_Extracted records_
---*---

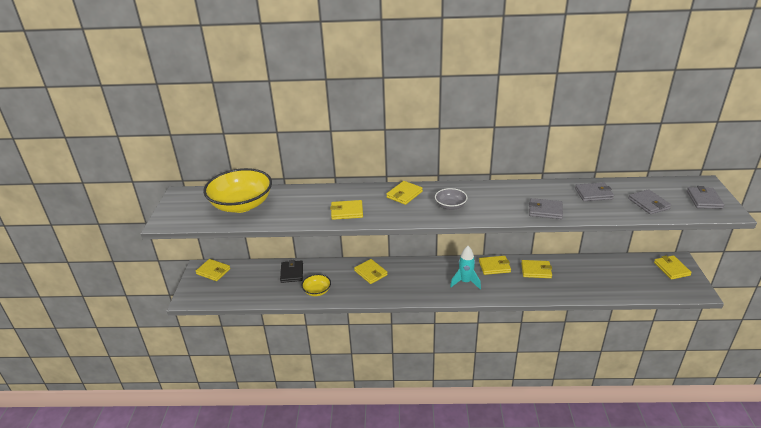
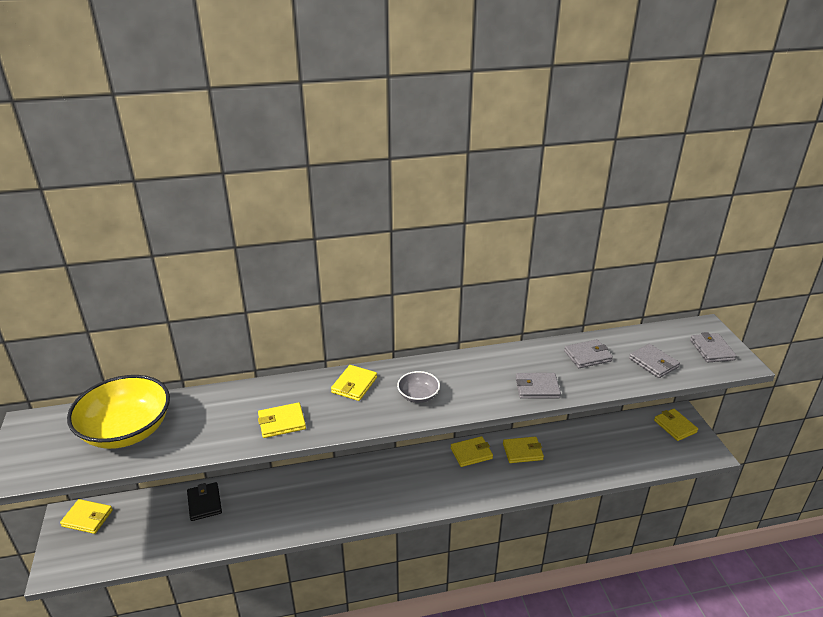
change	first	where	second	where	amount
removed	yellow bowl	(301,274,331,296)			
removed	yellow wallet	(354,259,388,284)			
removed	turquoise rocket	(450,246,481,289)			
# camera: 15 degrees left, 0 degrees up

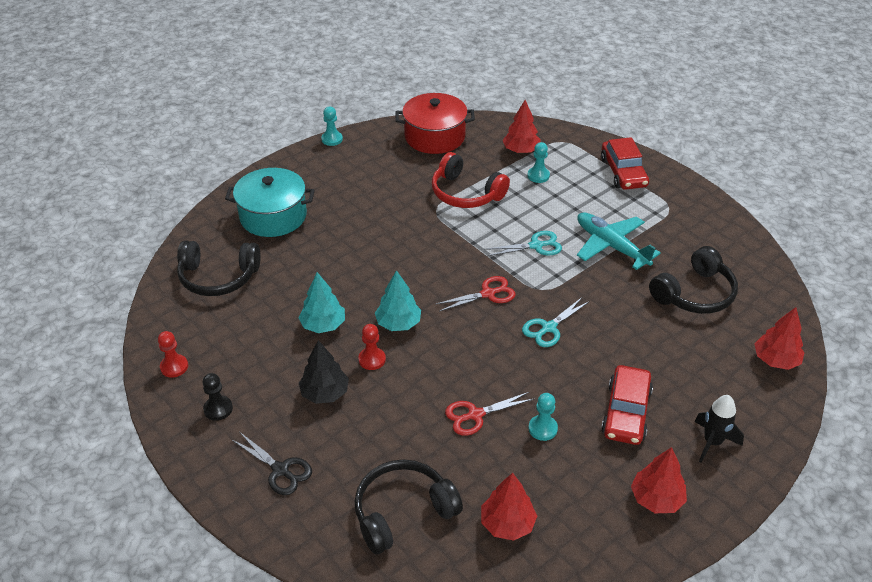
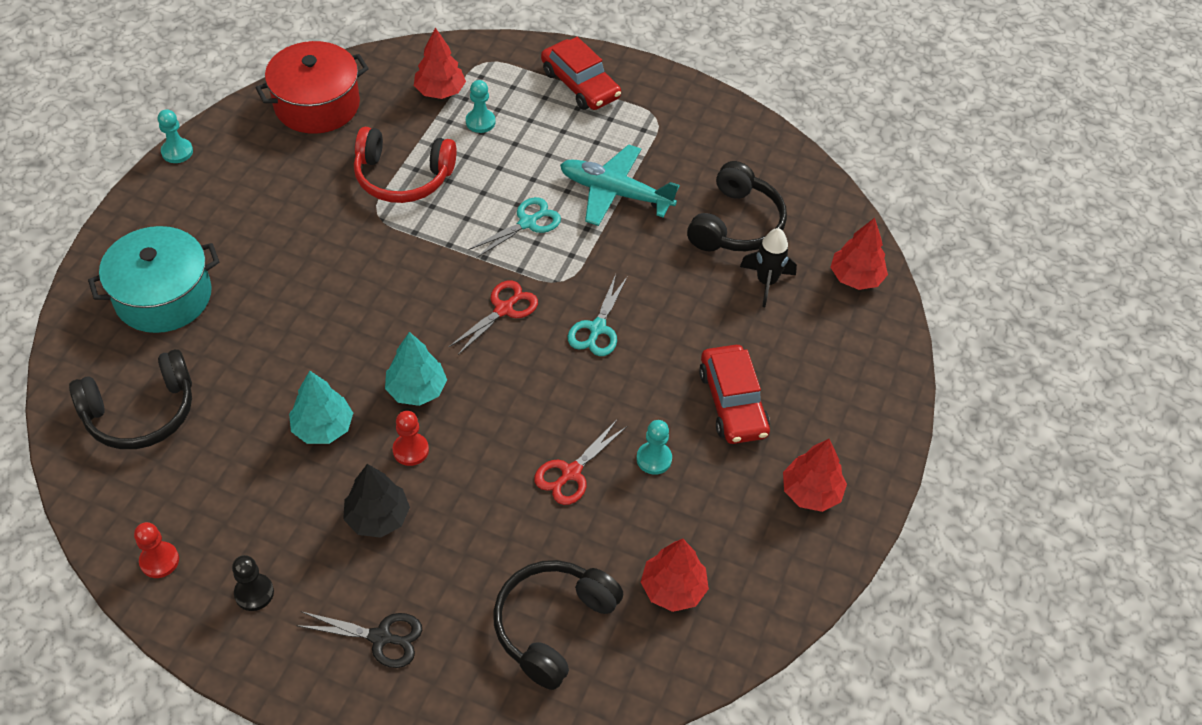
change	first	where	second	where	amount
moved	black rocket	(694,395,744,463)		(740,228,797,307)	
# camera: 30 degrees left, 10 degrees up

---*---

Set every line of the records down again exactly, and exclude all pictures.

change	first	where	second	where	amount
removed	yellow bowl	(301,274,331,296)			
removed	yellow wallet	(354,259,388,284)			
removed	turquoise rocket	(450,246,481,289)			
# camera: 15 degrees left, 0 degrees up

change	first	where	second	where	amount
moved	black rocket	(694,395,744,463)		(740,228,797,307)	
# camera: 30 degrees left, 10 degrees up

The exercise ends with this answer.